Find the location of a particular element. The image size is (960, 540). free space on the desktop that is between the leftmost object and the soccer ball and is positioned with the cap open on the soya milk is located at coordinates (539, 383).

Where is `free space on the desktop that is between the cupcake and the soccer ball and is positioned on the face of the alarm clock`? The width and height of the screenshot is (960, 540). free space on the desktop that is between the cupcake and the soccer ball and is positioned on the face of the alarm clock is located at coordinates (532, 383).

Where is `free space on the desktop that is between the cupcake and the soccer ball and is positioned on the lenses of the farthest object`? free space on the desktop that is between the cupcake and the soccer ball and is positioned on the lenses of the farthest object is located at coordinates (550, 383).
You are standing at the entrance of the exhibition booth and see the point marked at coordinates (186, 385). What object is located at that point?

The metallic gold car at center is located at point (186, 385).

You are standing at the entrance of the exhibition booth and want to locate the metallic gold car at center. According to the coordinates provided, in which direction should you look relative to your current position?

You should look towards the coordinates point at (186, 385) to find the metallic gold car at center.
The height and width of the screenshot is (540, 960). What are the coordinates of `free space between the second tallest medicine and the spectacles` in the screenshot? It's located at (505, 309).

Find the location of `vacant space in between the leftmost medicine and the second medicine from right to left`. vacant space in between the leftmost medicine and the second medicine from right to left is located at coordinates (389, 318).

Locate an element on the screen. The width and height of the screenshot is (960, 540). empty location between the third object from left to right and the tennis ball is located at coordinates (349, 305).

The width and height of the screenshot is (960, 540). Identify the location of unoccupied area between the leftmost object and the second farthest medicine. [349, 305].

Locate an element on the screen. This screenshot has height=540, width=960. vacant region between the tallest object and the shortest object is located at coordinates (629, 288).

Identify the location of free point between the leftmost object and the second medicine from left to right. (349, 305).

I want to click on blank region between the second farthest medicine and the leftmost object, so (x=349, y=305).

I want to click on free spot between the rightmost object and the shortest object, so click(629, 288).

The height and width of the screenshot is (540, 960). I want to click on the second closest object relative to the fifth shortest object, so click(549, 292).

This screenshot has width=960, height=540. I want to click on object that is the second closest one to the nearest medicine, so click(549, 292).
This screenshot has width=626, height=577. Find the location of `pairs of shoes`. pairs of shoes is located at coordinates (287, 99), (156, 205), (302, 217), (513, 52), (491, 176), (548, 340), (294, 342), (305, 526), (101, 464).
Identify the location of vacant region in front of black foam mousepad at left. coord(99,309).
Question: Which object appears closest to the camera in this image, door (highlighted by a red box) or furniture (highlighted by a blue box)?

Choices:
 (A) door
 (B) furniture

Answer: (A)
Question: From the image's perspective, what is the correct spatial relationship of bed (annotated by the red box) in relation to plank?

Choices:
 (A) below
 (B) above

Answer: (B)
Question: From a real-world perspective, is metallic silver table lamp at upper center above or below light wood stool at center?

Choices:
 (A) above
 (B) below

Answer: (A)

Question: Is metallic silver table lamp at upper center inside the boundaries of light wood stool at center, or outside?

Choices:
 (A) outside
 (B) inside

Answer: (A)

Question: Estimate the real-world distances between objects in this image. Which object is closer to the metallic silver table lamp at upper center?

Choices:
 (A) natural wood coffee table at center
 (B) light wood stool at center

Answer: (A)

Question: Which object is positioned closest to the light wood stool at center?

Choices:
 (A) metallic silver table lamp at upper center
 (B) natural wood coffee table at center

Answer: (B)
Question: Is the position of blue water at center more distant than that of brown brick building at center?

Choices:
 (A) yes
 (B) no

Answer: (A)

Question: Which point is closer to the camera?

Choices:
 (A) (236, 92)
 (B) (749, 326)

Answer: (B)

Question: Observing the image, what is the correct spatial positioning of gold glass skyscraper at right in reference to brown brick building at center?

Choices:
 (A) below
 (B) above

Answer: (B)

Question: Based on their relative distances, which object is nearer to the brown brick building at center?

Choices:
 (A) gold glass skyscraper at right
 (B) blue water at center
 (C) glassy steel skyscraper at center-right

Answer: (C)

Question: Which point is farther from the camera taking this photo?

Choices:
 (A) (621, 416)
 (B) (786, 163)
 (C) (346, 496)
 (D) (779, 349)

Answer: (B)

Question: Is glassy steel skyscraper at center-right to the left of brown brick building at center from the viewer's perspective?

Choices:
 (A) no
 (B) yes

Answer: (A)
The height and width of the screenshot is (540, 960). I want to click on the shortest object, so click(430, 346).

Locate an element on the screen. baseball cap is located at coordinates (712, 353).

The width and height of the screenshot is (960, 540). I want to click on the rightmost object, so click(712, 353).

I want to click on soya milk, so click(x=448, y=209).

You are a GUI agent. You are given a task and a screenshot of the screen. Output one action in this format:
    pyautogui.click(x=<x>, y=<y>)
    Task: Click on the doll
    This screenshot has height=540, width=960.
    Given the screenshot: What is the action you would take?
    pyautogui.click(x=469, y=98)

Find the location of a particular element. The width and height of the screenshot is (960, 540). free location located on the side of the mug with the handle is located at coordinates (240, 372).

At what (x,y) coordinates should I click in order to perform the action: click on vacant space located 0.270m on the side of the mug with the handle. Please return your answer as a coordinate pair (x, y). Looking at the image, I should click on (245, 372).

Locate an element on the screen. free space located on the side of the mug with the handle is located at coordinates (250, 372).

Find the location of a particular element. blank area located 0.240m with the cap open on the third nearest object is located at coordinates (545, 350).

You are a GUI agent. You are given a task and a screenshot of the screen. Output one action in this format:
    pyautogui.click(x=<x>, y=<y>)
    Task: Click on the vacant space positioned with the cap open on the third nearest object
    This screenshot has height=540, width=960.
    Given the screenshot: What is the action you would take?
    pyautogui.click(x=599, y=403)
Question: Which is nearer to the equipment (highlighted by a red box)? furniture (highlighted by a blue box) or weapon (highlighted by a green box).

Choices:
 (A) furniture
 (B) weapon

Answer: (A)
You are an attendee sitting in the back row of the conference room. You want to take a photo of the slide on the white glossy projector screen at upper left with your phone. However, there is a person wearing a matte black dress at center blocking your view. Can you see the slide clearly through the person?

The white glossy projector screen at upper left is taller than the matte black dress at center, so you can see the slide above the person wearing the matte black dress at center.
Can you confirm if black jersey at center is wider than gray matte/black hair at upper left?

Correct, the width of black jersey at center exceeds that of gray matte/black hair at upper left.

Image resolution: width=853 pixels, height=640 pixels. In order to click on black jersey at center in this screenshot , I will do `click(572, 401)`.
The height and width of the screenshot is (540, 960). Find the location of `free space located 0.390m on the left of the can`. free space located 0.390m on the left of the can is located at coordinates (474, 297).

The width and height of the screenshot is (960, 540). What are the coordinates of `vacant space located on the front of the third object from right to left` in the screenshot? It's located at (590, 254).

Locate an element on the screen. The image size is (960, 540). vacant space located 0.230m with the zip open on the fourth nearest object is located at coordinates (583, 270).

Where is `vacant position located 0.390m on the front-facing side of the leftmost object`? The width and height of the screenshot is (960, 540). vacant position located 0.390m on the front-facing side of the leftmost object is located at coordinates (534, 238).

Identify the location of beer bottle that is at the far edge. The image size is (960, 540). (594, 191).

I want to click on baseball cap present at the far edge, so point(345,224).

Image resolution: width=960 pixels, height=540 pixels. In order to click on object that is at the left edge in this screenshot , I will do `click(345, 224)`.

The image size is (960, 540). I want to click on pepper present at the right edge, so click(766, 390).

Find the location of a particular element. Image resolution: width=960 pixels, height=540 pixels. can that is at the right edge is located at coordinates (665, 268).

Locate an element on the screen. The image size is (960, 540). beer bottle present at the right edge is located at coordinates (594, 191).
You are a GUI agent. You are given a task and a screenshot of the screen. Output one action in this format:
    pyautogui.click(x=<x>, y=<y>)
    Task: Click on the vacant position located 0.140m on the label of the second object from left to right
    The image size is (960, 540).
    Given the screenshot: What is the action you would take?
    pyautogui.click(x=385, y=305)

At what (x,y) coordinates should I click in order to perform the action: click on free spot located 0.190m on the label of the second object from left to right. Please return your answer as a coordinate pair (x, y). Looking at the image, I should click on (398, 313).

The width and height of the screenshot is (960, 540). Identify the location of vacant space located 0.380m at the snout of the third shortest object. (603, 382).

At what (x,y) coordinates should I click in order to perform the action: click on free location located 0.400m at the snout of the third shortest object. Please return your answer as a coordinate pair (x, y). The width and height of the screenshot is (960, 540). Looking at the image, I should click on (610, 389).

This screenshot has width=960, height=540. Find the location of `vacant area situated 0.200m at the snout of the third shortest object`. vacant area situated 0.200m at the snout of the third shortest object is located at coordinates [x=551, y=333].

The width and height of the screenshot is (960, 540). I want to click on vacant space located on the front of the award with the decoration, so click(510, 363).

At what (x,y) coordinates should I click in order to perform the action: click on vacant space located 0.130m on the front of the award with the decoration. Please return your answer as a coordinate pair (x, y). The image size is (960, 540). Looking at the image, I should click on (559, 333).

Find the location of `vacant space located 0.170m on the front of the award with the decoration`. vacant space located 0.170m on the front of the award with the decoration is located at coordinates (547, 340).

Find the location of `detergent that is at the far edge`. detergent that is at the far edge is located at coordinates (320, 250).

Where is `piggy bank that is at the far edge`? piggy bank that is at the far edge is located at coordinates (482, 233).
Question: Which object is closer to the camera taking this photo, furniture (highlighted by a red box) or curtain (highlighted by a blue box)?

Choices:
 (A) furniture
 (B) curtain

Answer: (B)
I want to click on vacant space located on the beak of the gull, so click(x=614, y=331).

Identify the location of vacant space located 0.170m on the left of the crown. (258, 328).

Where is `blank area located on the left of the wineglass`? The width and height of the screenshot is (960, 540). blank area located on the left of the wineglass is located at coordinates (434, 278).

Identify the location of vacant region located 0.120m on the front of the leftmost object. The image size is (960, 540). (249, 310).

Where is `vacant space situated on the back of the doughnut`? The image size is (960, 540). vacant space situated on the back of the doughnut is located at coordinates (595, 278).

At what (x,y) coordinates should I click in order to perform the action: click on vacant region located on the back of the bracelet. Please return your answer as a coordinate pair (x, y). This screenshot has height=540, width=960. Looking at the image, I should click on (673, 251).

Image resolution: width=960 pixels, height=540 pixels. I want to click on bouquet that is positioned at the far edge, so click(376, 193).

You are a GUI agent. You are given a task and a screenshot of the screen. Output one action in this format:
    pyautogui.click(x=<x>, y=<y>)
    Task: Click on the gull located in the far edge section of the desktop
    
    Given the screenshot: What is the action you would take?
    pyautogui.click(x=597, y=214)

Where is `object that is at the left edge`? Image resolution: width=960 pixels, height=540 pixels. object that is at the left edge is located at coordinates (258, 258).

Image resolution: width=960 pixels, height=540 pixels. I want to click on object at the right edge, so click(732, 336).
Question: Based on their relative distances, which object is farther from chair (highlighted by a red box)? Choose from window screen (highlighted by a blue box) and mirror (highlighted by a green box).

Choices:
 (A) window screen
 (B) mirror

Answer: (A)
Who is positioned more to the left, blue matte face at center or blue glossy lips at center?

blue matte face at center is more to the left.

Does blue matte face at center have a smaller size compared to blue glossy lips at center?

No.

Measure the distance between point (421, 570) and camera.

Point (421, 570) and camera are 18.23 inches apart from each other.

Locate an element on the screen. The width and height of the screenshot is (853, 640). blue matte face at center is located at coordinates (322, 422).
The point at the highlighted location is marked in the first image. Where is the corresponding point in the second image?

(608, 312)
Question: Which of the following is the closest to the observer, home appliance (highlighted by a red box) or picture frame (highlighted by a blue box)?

################

> **What you will do**: Arrange everything from the line containing "Locate an element on the screen. This" down to the line containing "I want to click on blank" as a Markdown table with the columns No. and Text, one numbered row per line and no blank lines.

> **Task solution**:
| No. | Text |
|---|---|
| 1 | Locate an element on the screen. This screenshot has height=540, width=960. vacant region between the tallest object and the shortest object is located at coordinates (629, 288). |
| 2 | Identify the location of free point between the leftmost object and the second medicine from left to right. (349, 305). |
| 3 | I want to click on blank region between the second farthest medicine and the leftmost object, so (x=349, y=305). |